§ **Your goal**:
Lines with the word "size": copy all of them from the entries below.

(Beginning of Data shown)

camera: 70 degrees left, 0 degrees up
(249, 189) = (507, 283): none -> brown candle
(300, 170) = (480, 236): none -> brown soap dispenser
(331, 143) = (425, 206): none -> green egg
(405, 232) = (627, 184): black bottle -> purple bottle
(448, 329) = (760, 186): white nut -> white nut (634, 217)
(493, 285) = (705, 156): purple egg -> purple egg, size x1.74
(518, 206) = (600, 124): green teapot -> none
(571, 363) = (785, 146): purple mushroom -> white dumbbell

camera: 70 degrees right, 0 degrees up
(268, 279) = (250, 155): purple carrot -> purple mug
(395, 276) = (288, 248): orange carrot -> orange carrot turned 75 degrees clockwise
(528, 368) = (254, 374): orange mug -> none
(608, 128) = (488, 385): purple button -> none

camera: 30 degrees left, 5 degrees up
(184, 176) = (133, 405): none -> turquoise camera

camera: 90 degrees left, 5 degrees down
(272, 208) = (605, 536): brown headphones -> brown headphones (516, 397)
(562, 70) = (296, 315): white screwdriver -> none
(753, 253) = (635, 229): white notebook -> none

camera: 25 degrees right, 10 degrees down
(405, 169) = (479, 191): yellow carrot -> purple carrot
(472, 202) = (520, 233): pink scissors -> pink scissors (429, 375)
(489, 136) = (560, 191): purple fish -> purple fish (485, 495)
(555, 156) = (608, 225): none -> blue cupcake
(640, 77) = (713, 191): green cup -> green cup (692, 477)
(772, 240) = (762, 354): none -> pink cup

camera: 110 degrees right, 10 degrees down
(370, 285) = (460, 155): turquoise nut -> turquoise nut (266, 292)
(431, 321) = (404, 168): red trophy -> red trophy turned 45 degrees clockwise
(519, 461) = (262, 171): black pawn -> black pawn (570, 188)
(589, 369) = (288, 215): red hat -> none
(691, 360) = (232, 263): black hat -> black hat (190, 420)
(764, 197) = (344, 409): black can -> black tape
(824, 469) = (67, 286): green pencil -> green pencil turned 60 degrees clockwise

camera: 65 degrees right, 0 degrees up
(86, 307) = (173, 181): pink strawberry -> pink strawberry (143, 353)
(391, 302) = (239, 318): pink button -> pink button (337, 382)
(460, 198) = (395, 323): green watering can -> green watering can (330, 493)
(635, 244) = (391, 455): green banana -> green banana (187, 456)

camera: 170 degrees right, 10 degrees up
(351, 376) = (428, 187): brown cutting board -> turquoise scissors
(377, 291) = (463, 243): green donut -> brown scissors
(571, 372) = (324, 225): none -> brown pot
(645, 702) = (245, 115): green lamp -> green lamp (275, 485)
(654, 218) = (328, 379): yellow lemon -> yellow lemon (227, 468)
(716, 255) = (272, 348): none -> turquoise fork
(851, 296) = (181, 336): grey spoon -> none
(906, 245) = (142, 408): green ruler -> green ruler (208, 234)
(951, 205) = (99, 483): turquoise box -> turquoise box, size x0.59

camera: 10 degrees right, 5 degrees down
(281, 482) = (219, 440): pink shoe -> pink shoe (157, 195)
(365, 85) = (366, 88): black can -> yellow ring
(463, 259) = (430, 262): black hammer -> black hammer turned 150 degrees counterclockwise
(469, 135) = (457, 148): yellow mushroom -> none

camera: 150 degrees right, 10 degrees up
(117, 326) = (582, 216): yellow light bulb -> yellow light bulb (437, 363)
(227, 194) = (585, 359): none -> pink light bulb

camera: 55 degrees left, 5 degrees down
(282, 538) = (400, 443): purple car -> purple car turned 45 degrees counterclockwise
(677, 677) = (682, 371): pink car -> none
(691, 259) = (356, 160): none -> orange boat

(End of Data shown)

§ **Task answer**:
(493, 285) = (705, 156): purple egg -> purple egg, size x1.74
(951, 205) = (99, 483): turquoise box -> turquoise box, size x0.59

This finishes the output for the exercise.